## Problem
Although the listing below holds pictures, reproduce only its lines from the one containing "late.mp3: [384,319,409,352] ->" through the last, exactly and without them.

+--

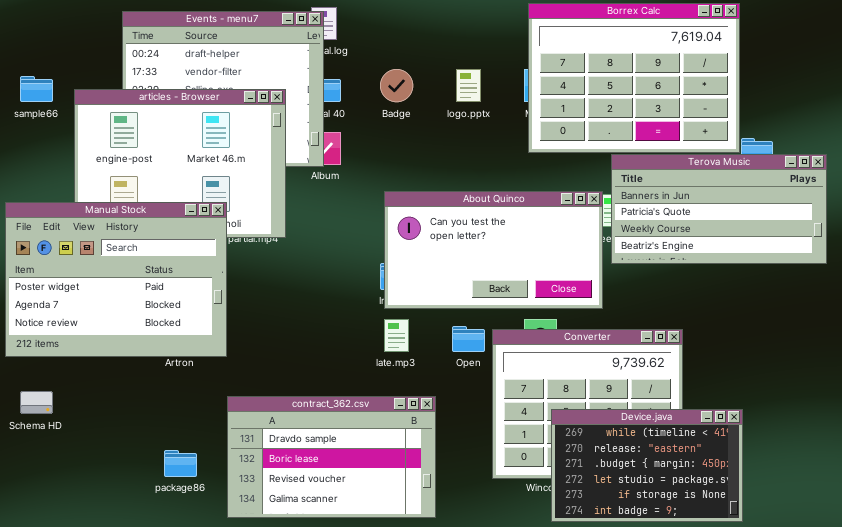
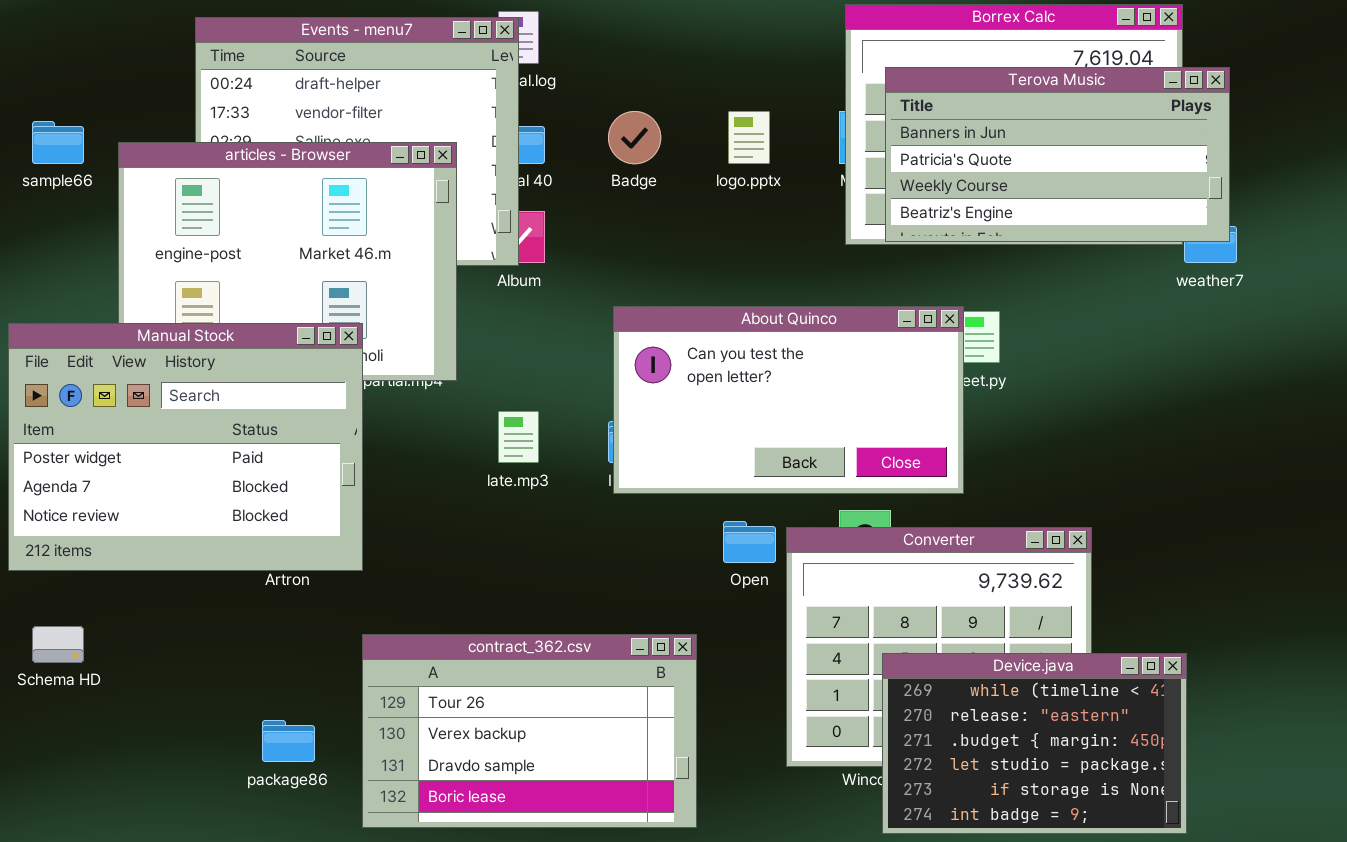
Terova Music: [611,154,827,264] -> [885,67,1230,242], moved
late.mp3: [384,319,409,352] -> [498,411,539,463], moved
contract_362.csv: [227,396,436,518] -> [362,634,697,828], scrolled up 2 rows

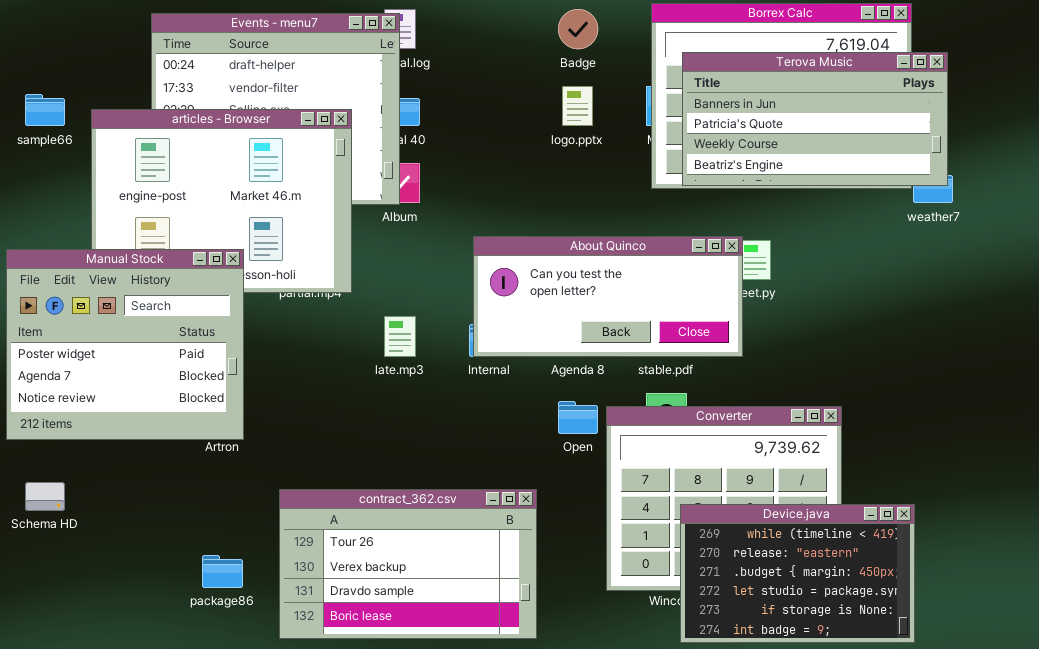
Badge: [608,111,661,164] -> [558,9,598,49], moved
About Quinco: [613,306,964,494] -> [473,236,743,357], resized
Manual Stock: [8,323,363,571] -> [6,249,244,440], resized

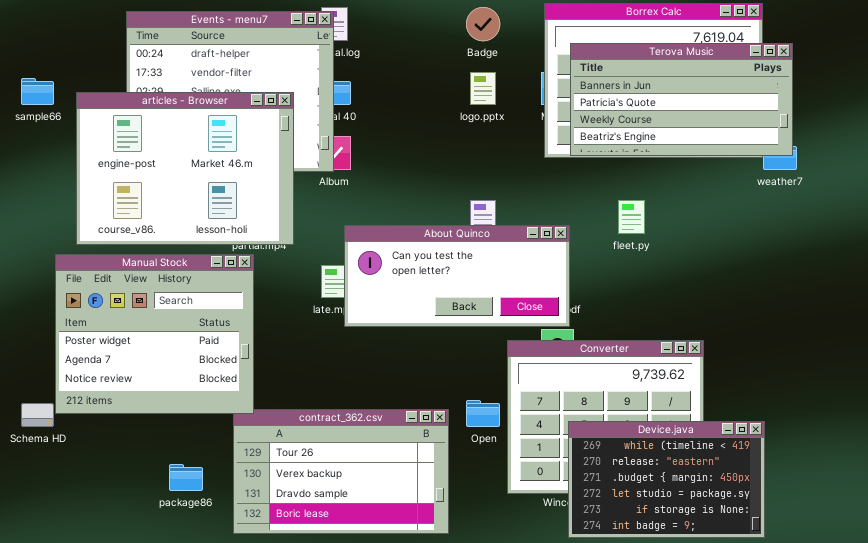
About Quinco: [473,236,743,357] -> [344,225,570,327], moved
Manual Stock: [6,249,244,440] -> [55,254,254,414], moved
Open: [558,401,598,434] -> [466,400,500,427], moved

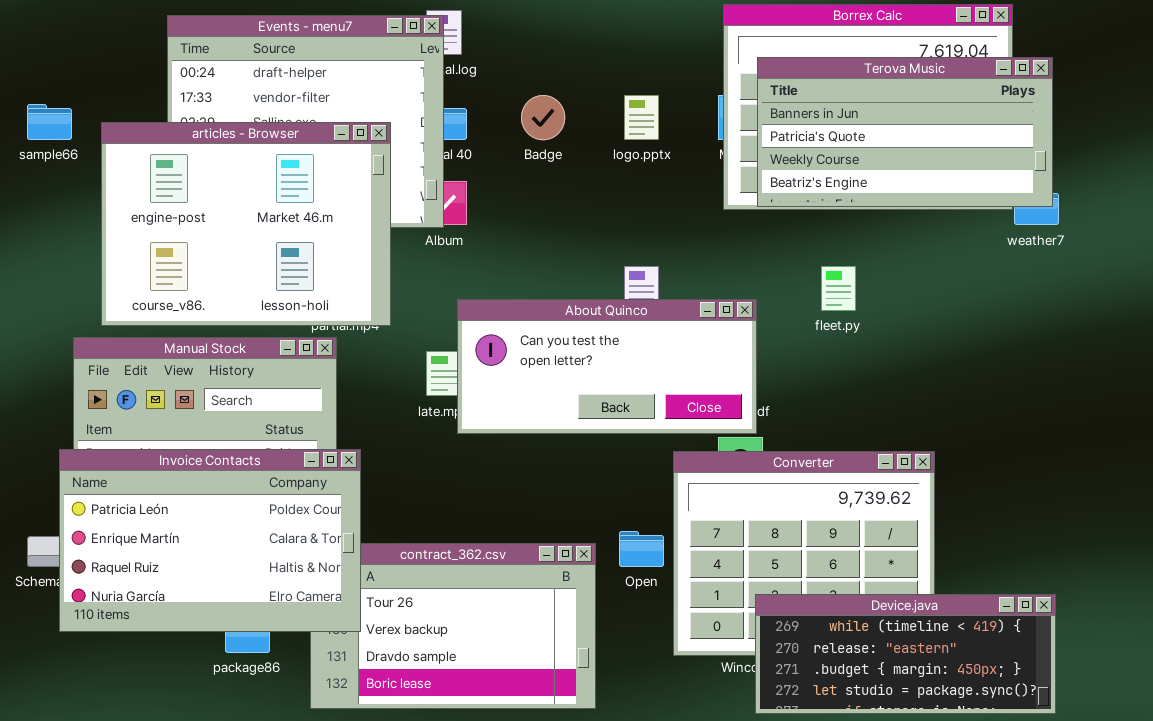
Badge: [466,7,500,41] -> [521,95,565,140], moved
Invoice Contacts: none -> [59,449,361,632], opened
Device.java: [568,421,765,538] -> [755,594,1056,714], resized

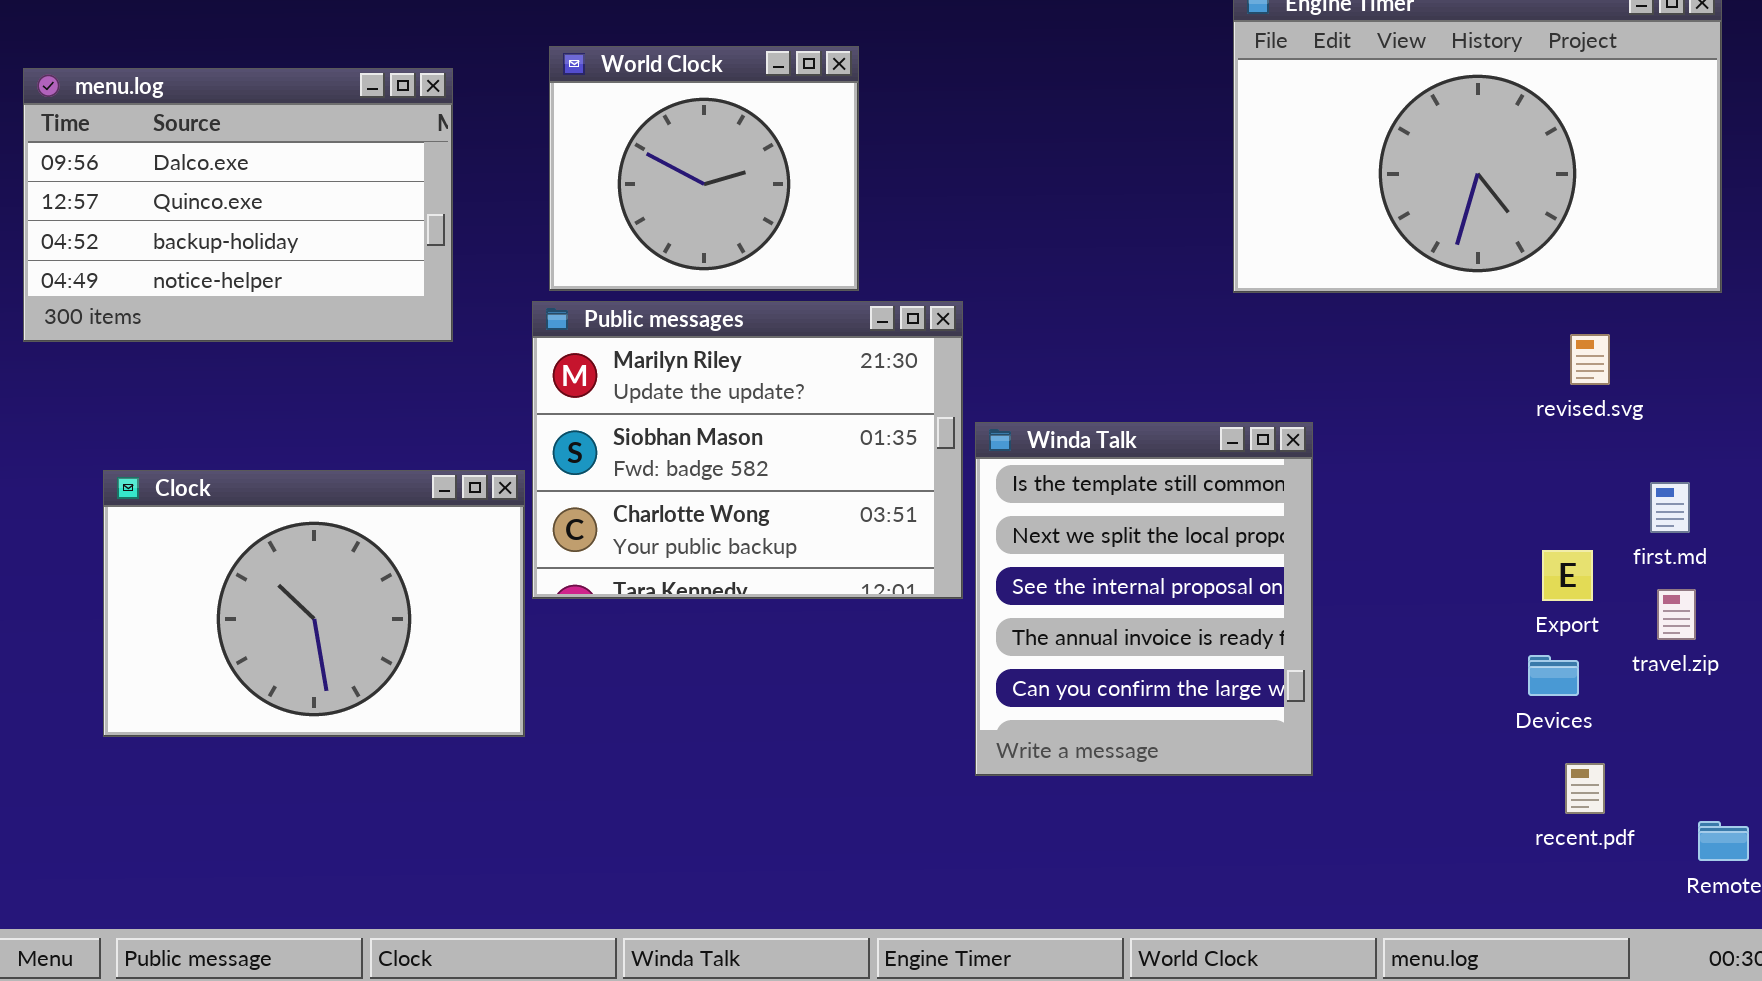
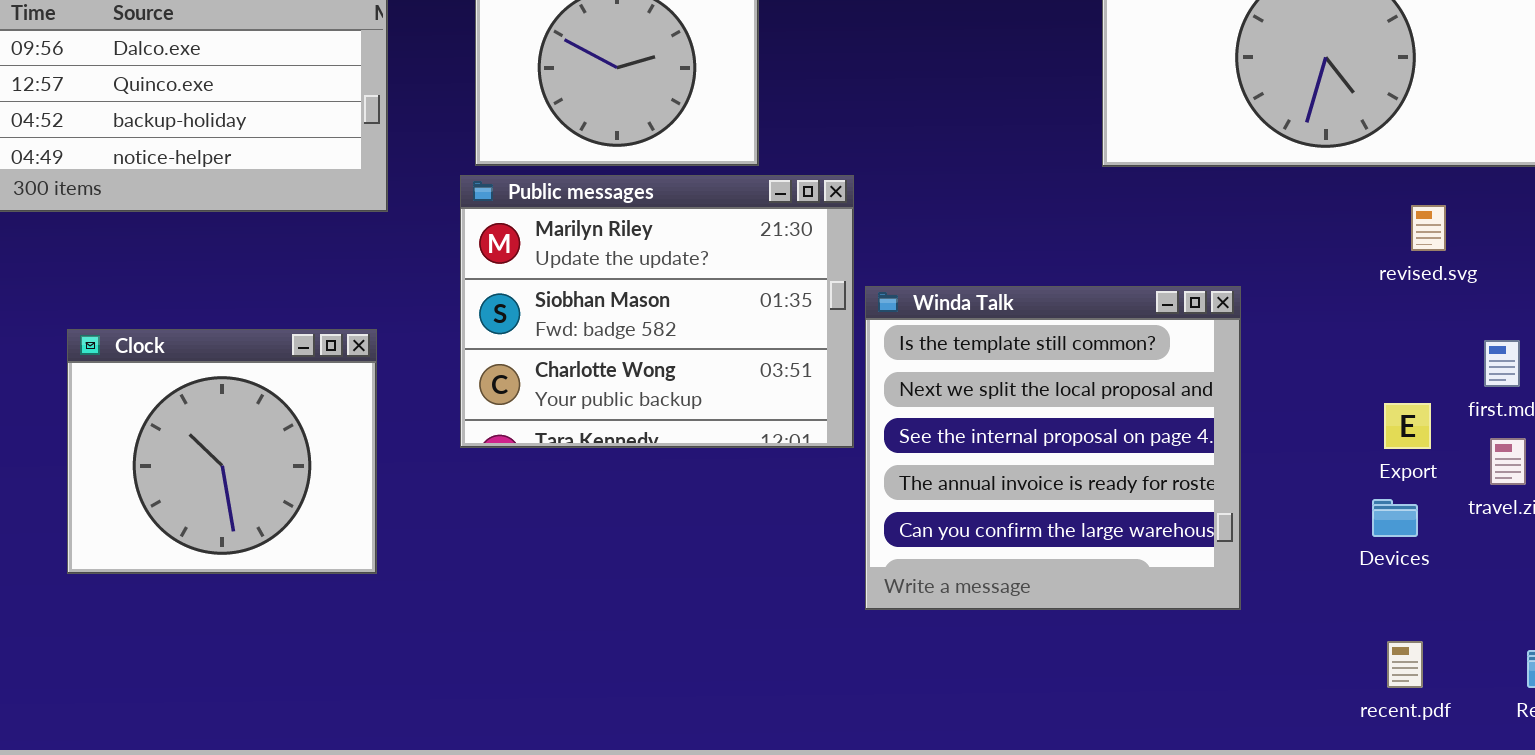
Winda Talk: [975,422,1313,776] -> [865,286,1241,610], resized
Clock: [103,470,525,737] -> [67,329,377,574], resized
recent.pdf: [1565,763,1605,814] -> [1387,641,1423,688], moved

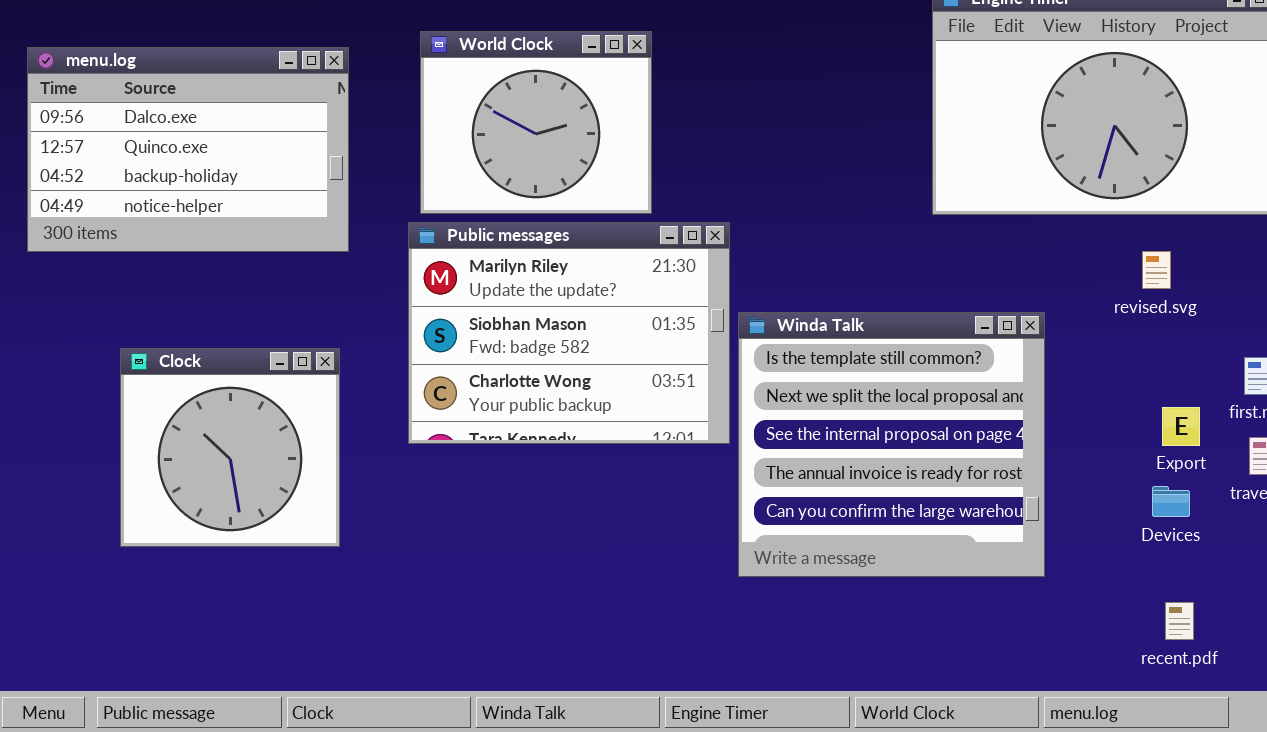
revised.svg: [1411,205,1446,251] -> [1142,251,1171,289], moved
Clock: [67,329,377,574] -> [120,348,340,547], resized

+--

## Task response
late.mp3: [384,319,409,352] -> [498,411,539,463], moved
contract_362.csv: [227,396,436,518] -> [362,634,697,828], scrolled up 2 rows

Badge: [608,111,661,164] -> [558,9,598,49], moved
About Quinco: [613,306,964,494] -> [473,236,743,357], resized
Manual Stock: [8,323,363,571] -> [6,249,244,440], resized

About Quinco: [473,236,743,357] -> [344,225,570,327], moved
Manual Stock: [6,249,244,440] -> [55,254,254,414], moved
Open: [558,401,598,434] -> [466,400,500,427], moved

Badge: [466,7,500,41] -> [521,95,565,140], moved
Invoice Contacts: none -> [59,449,361,632], opened
Device.java: [568,421,765,538] -> [755,594,1056,714], resized

Winda Talk: [975,422,1313,776] -> [865,286,1241,610], resized
Clock: [103,470,525,737] -> [67,329,377,574], resized
recent.pdf: [1565,763,1605,814] -> [1387,641,1423,688], moved

revised.svg: [1411,205,1446,251] -> [1142,251,1171,289], moved
Clock: [67,329,377,574] -> [120,348,340,547], resized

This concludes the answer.